Work to be completed:
Starting at the line that holds "(561, 288) = (413, 532): blue" and stopping at the line that holds "(711, 400) = (202, 412): blue", restate the records below word for word, with both of those lines included.

Input material:
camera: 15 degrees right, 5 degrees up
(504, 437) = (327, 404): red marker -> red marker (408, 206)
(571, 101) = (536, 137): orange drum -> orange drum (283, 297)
==
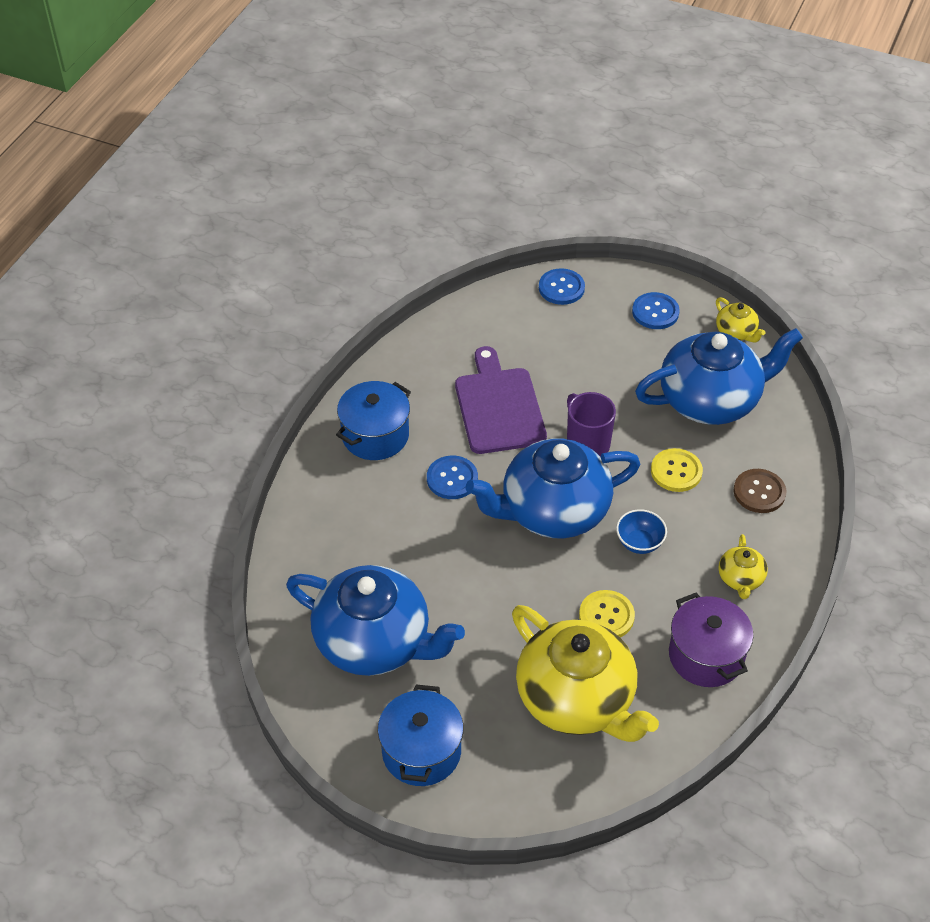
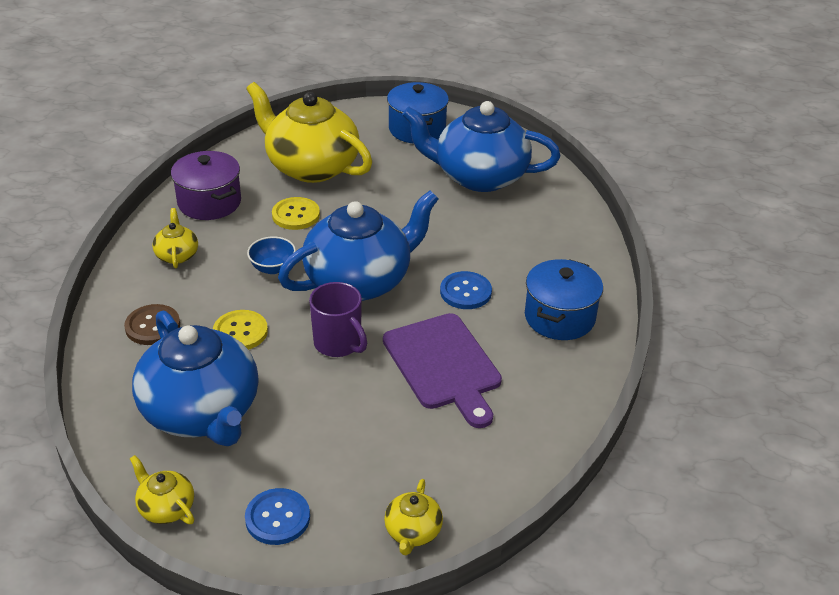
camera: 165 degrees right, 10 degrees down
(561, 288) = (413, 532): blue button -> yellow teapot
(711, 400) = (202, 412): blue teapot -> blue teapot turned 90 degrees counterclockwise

Response to this exercise:
(561, 288) = (413, 532): blue button -> yellow teapot
(711, 400) = (202, 412): blue teapot -> blue teapot turned 90 degrees counterclockwise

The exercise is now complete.